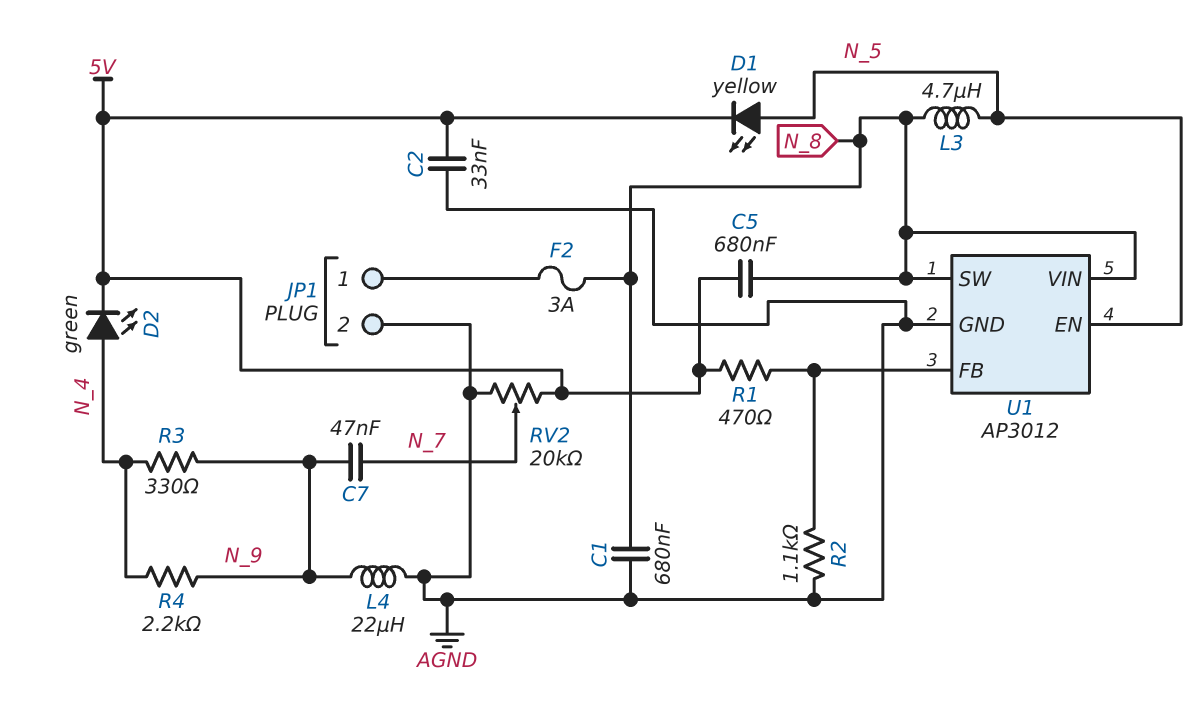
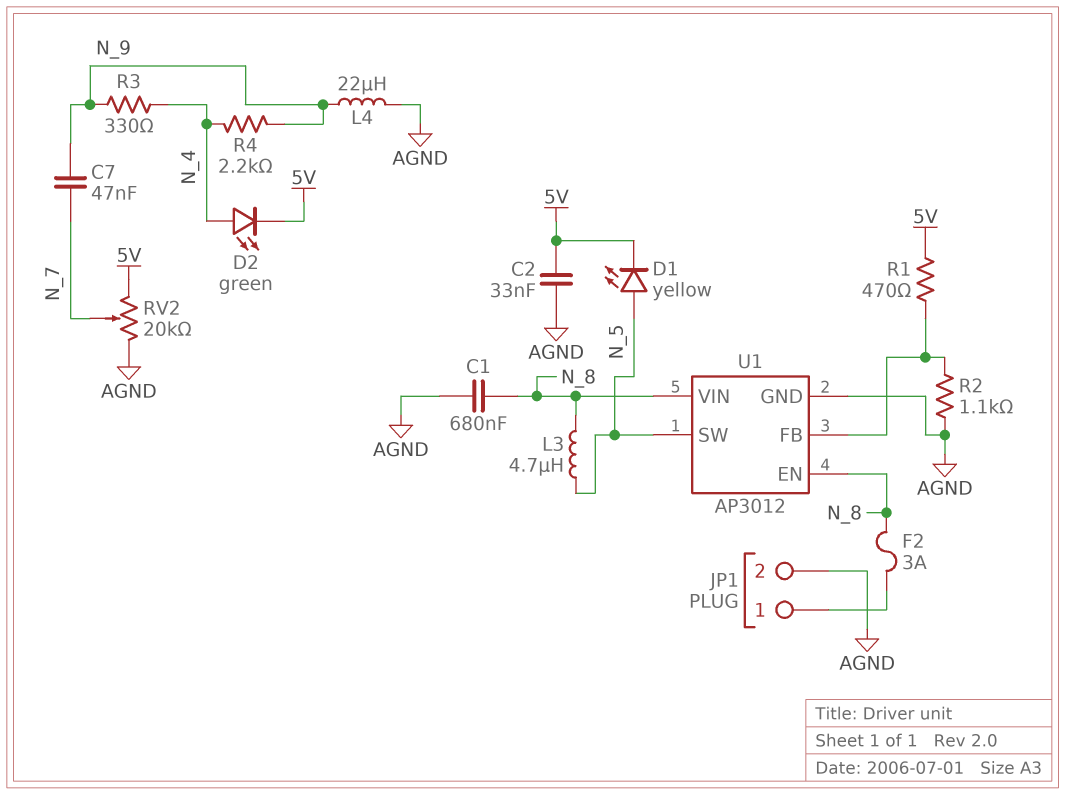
C5: 680nF (5V, N_8) -> none
U1 pin EN: N_5 -> N_8
U1 pin SW: N_8 -> N_5

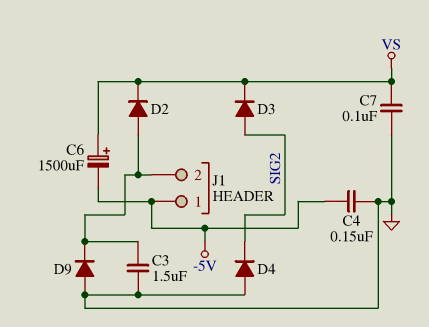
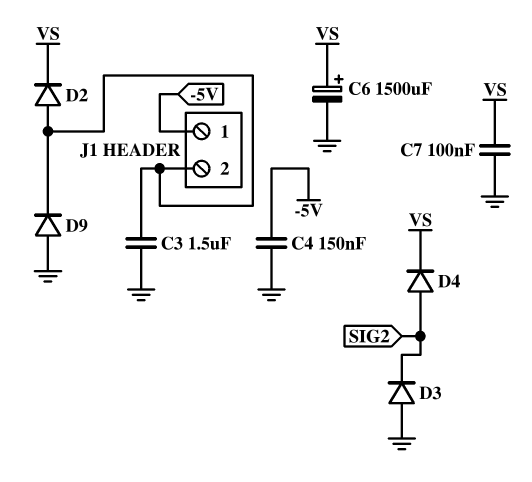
C6: 1500uF (plus VS, minus -5V) -> 1500uF (plus VS, minus GND)
D3: diode (A SIG2, K VS) -> diode (A GND, K SIG2)
D4: diode (A GND, K SIG2) -> diode (A SIG2, K VS)

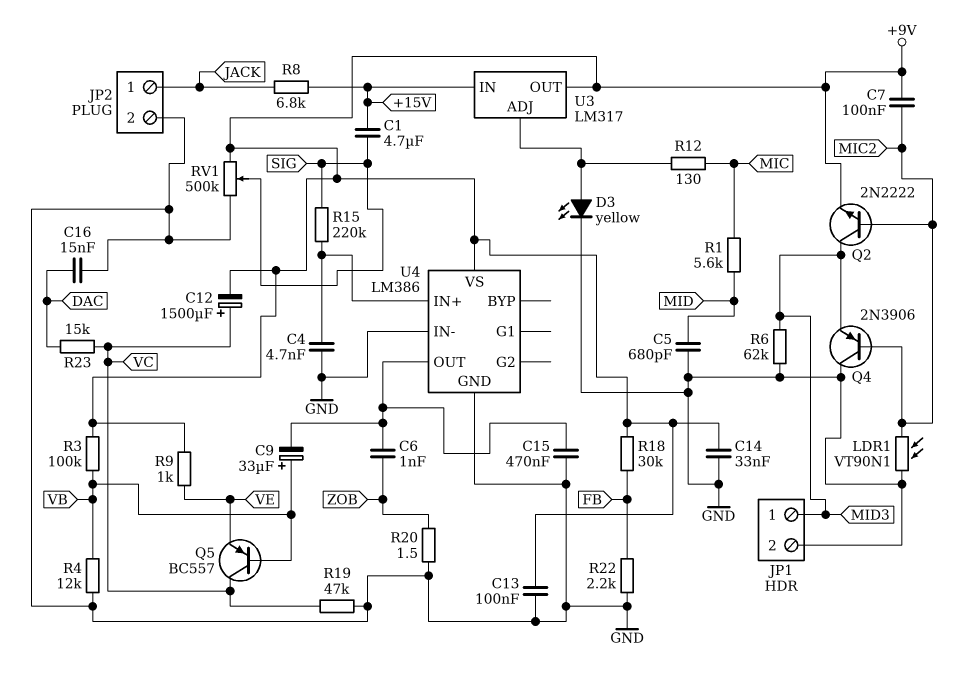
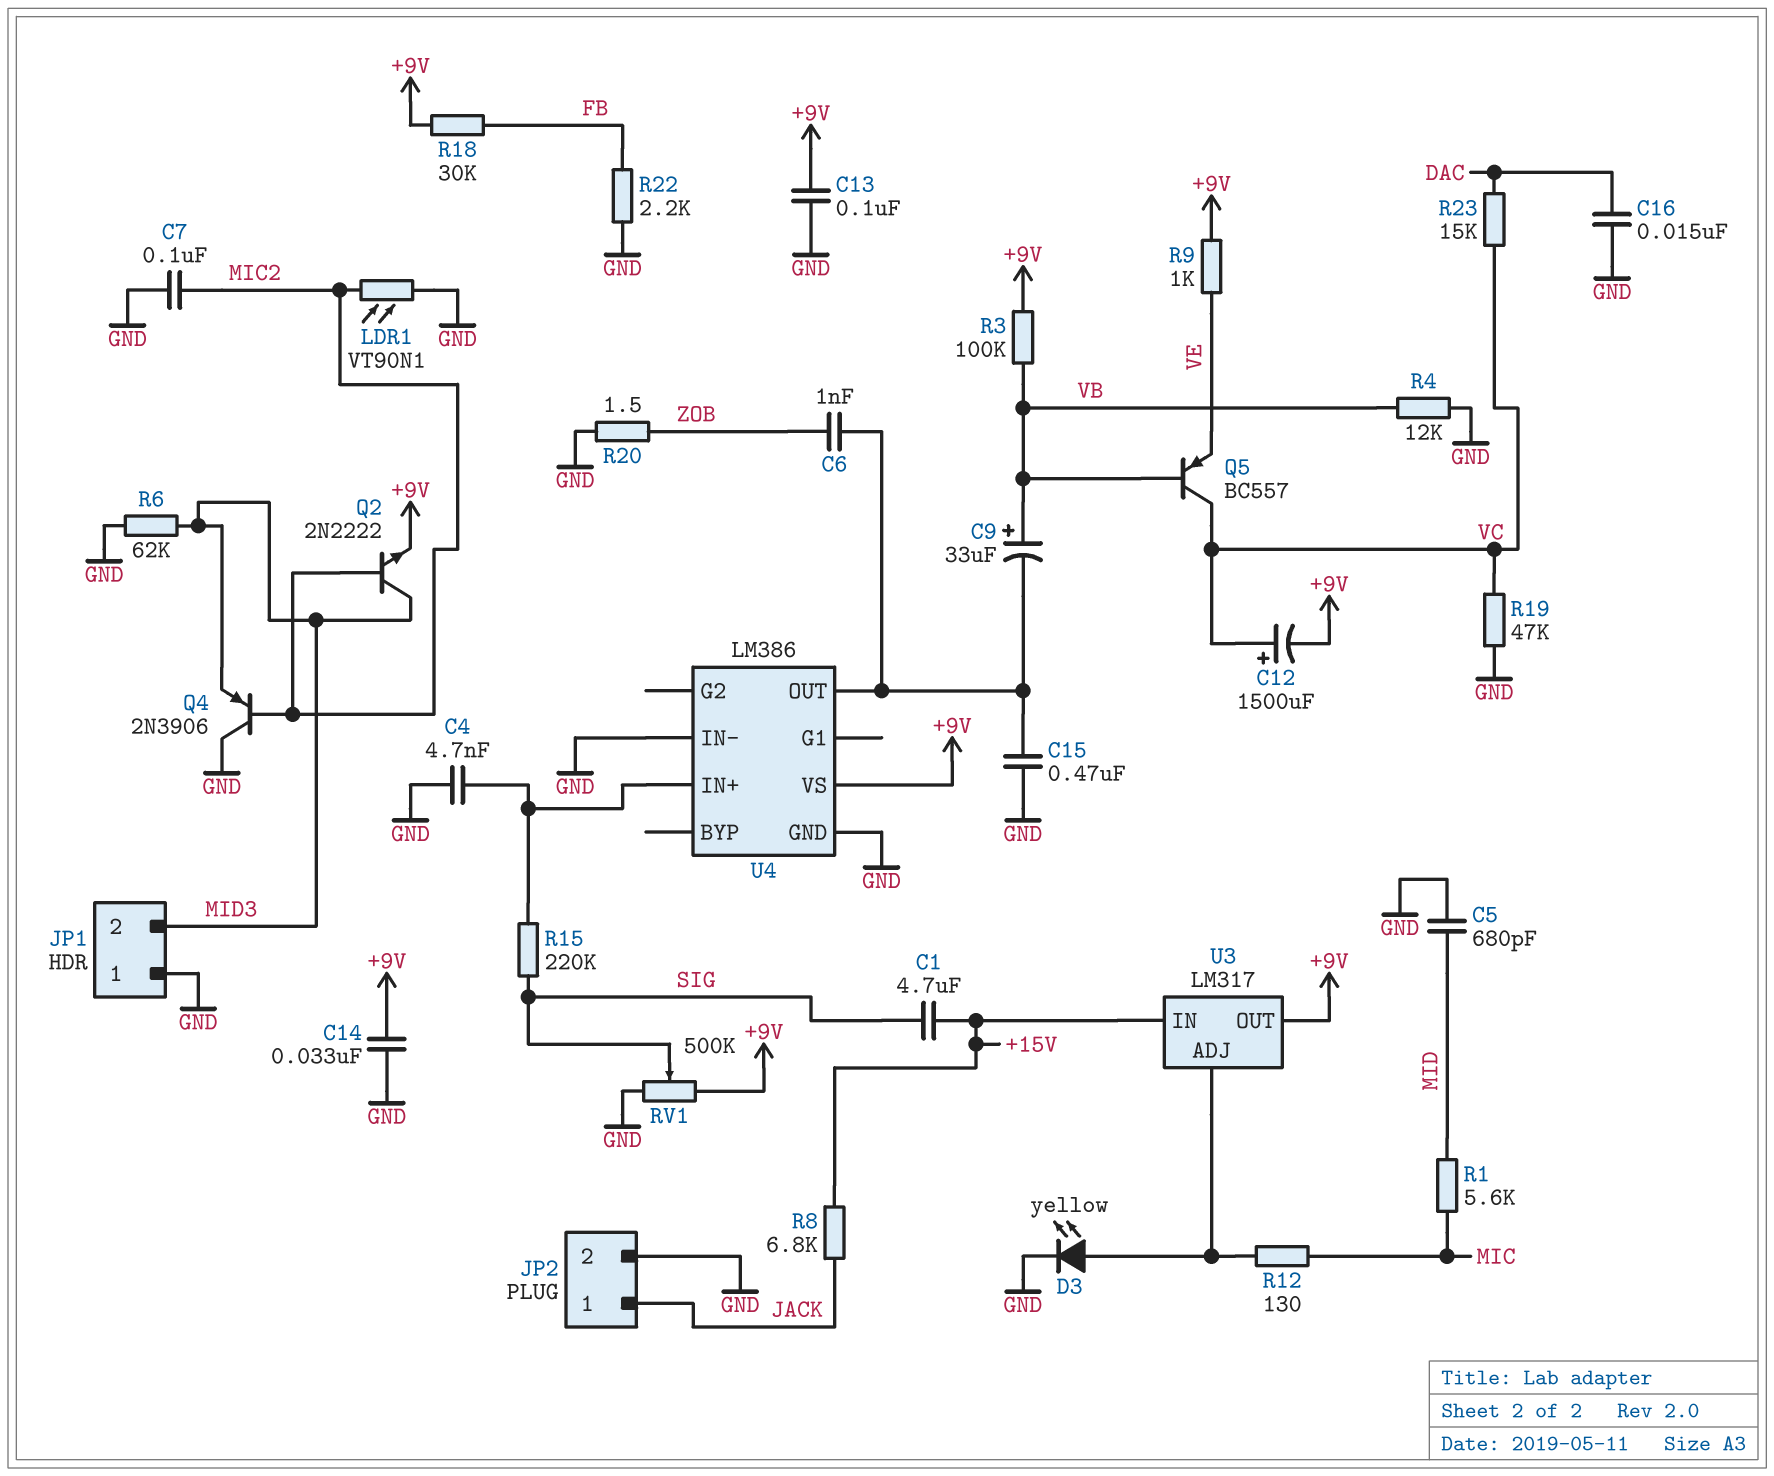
C7: 100nF (+9V, MIC2) -> 100nF (GND, MIC2)
JP1 pin 1: MID3 -> GND
JP1 pin 2: GND -> MID3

##########

## [WHAT IS EXPECTED]
Nothing but a number should be given: the count of lines in the entries that contain the word "diode".

## [RESPONSE]
2